## Input for this task
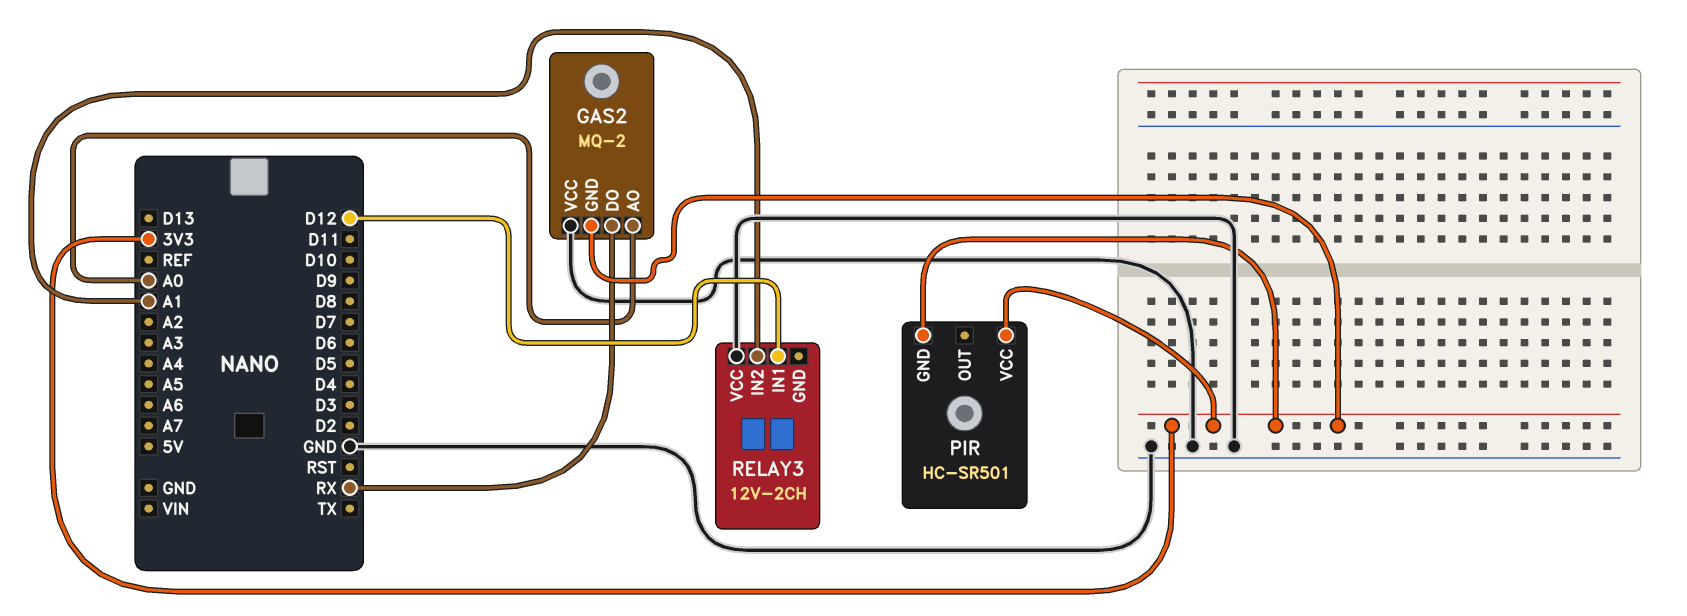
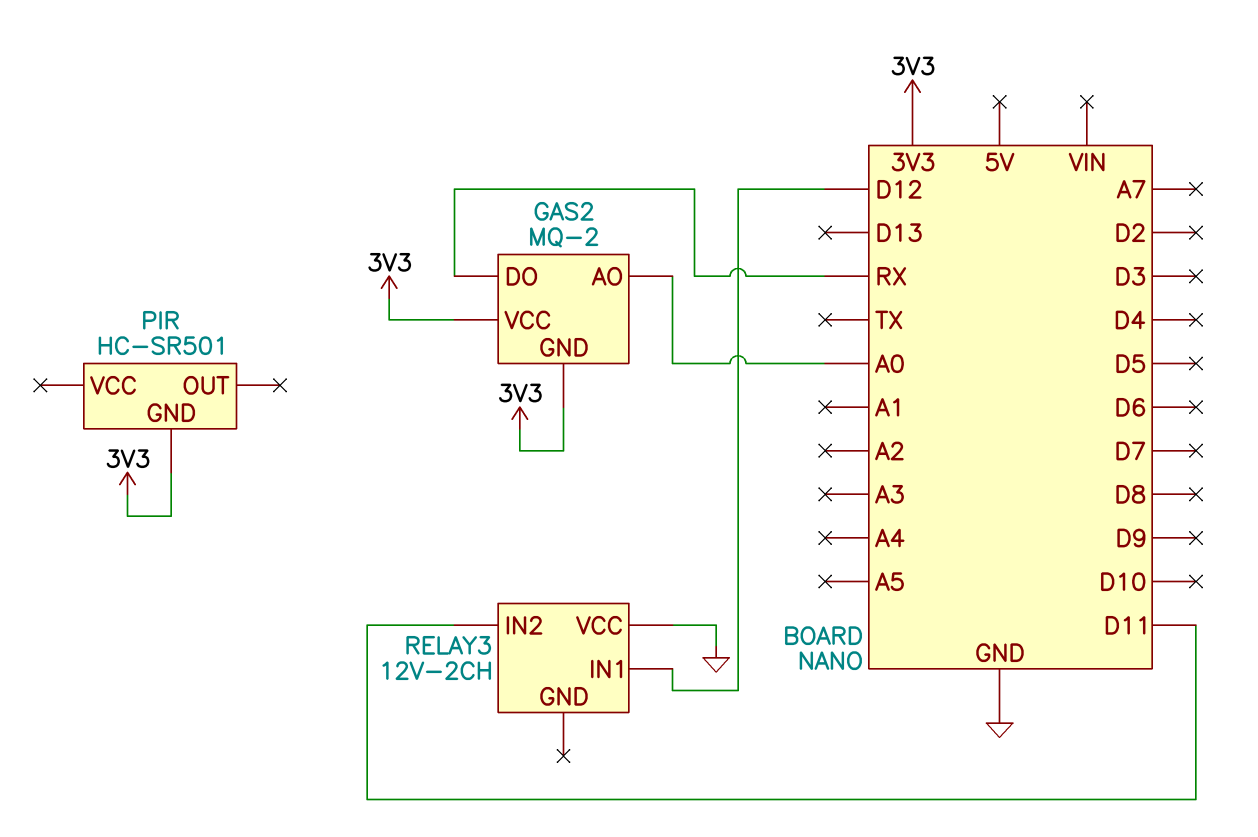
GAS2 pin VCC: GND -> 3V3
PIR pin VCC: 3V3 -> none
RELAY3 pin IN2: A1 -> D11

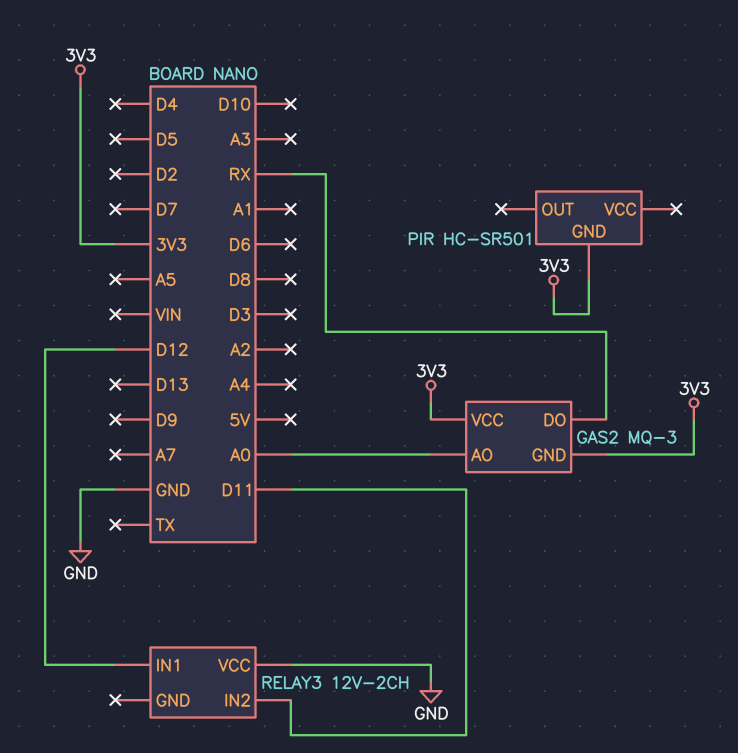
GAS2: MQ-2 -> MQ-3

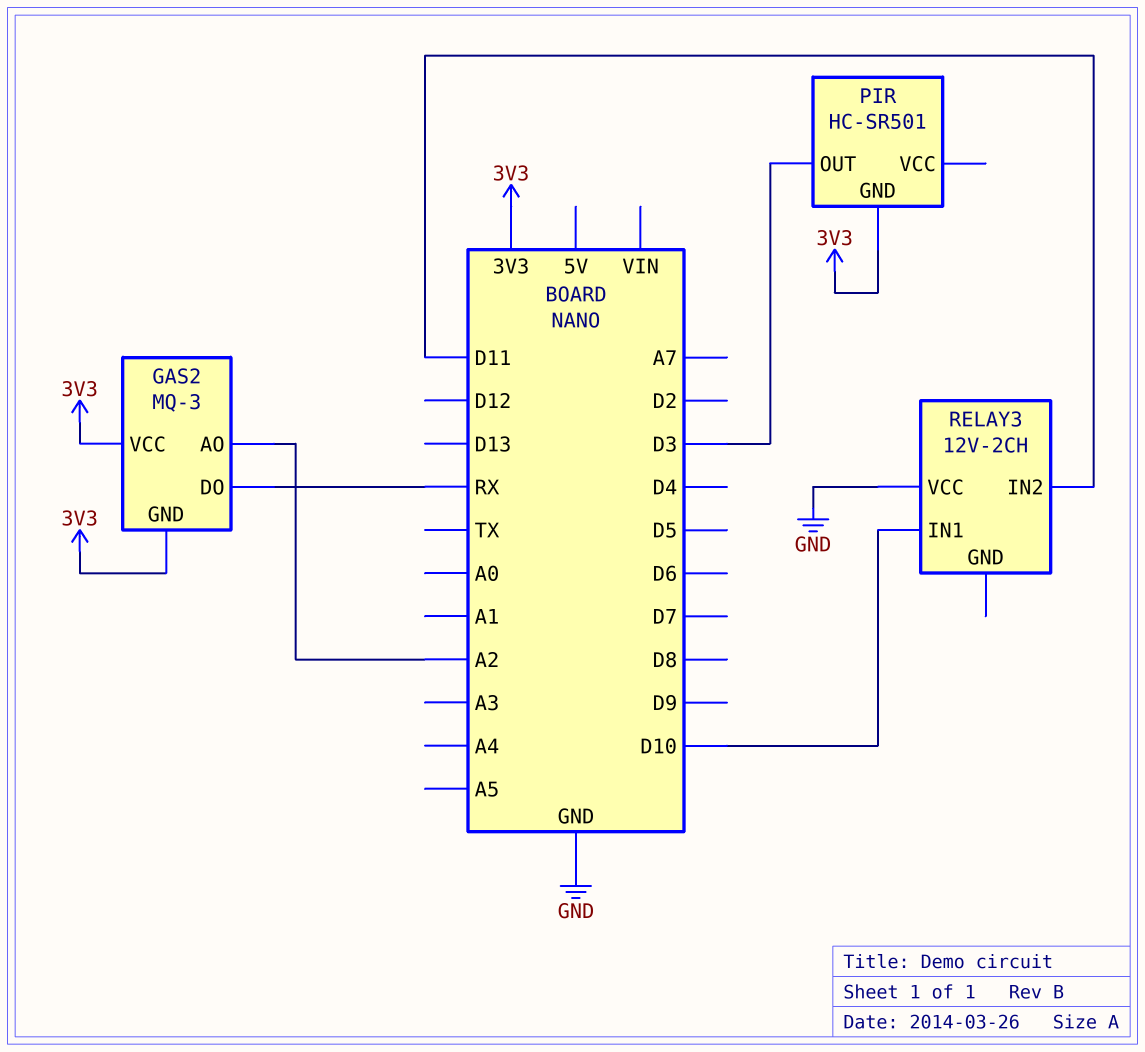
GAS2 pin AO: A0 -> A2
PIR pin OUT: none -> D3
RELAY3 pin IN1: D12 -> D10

---

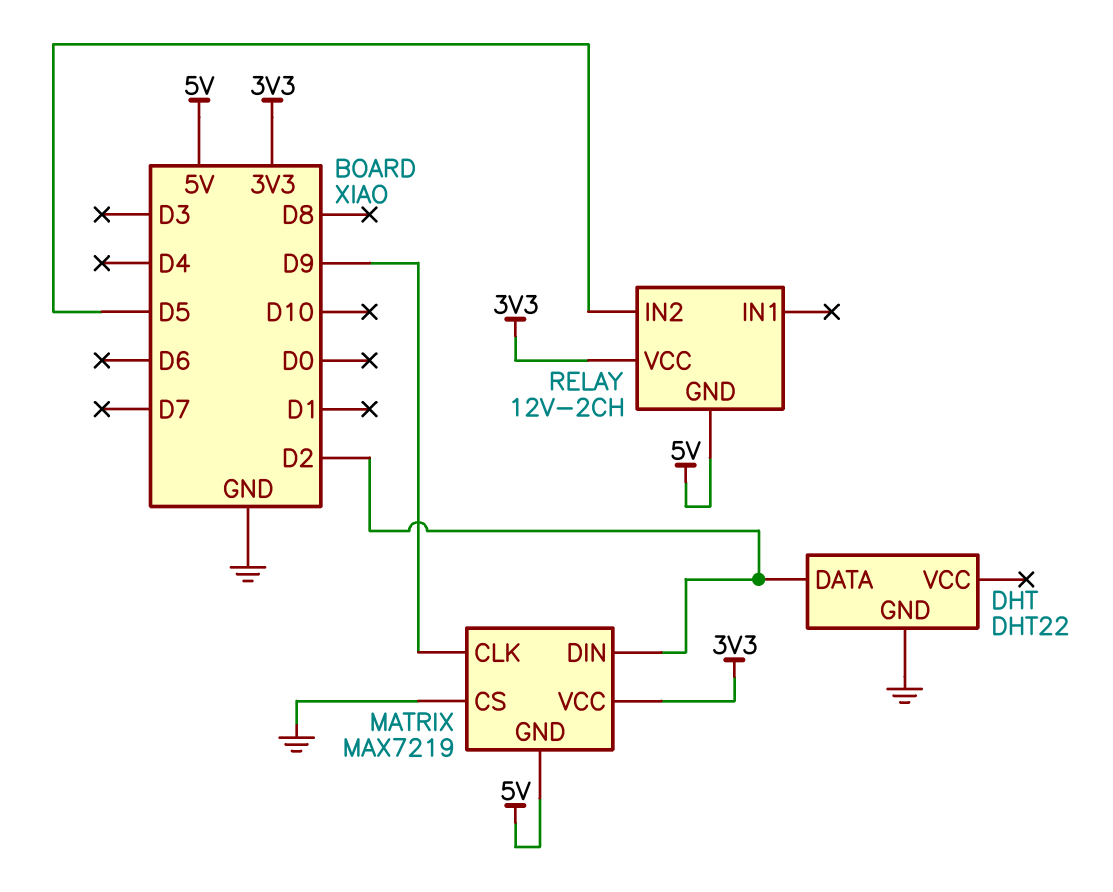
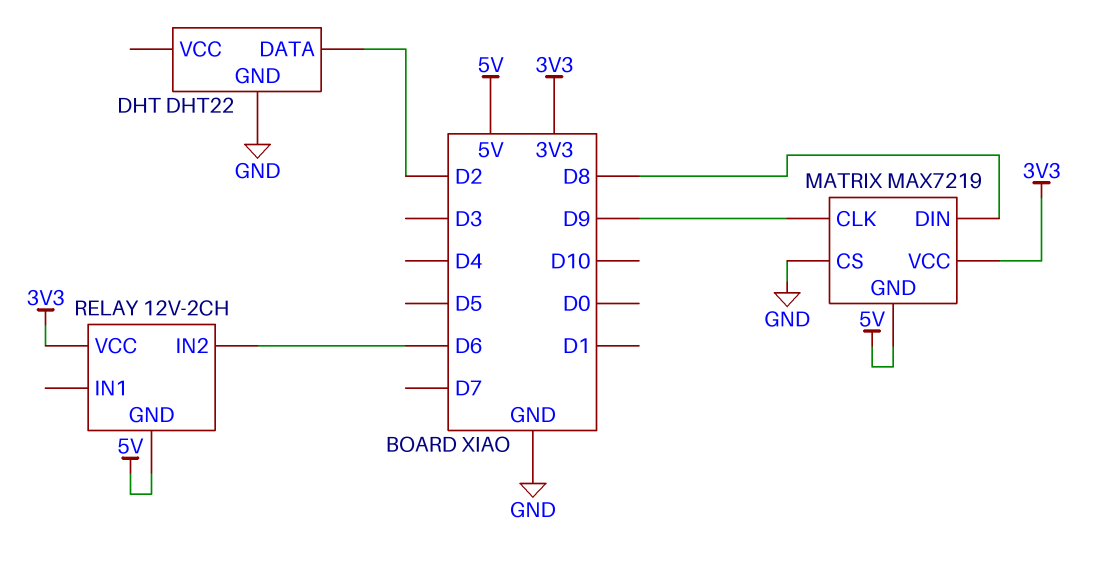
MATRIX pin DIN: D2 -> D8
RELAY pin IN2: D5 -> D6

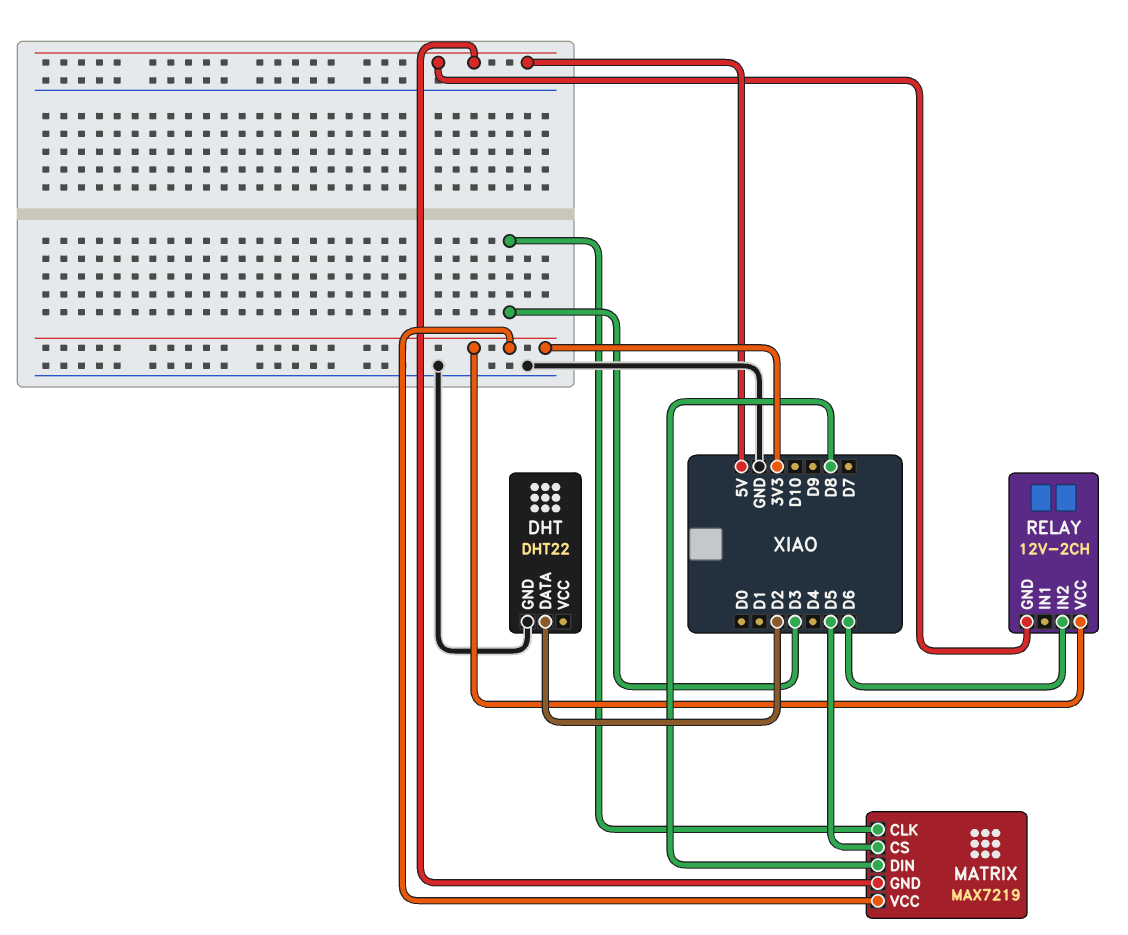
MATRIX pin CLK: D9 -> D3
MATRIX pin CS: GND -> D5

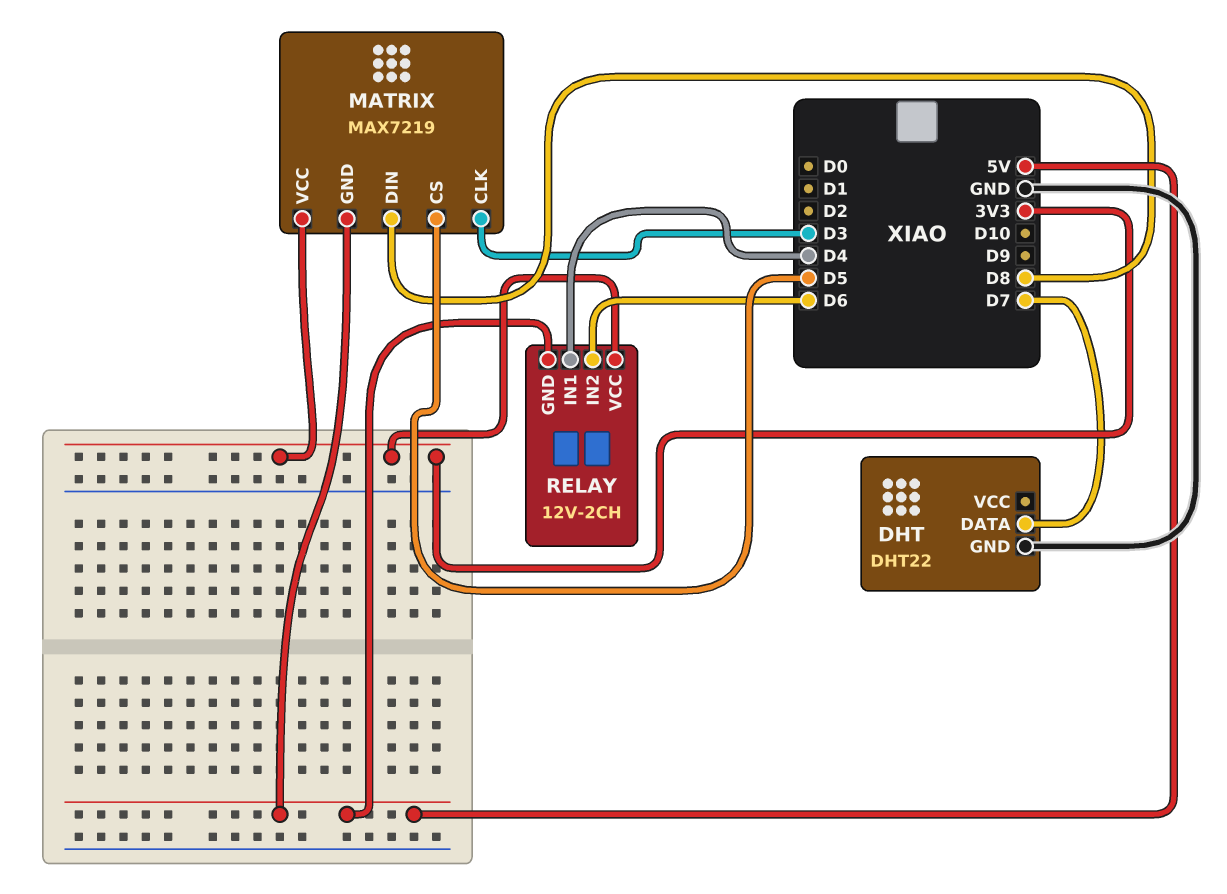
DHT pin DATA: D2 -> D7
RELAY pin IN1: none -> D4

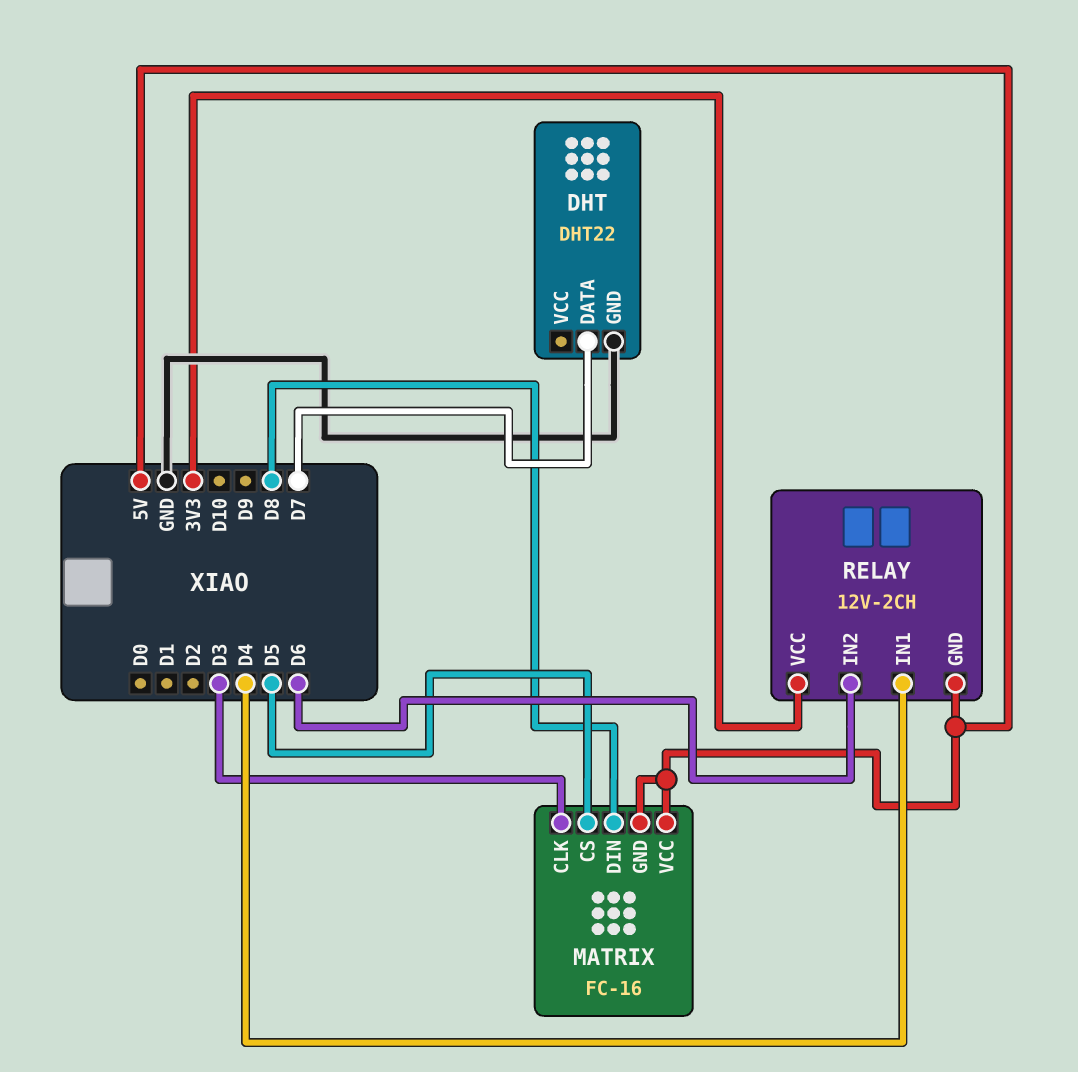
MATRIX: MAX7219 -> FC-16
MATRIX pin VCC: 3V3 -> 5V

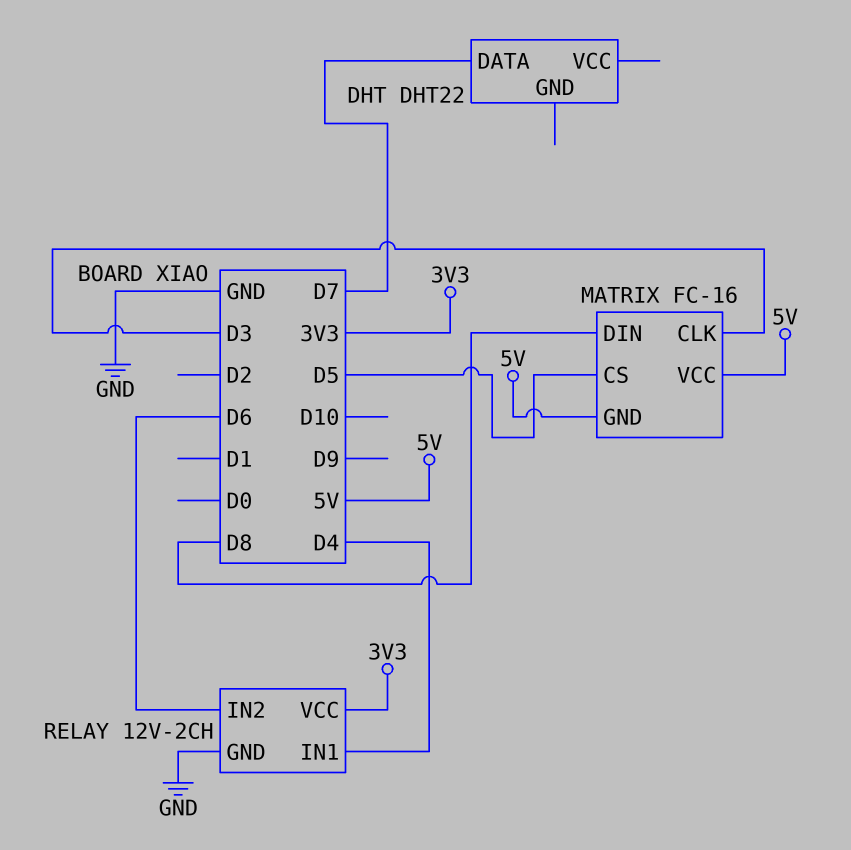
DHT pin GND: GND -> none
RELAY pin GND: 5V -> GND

## Task goal
Your reply should hold nothing but the lines above, from the one containing "RELAY pin IN1: none -> D4" to the one containing "RELAY pin GND: 5V -> GND", reproduced exactly minus the pictures.

## Solution
RELAY pin IN1: none -> D4

MATRIX: MAX7219 -> FC-16
MATRIX pin VCC: 3V3 -> 5V

DHT pin GND: GND -> none
RELAY pin GND: 5V -> GND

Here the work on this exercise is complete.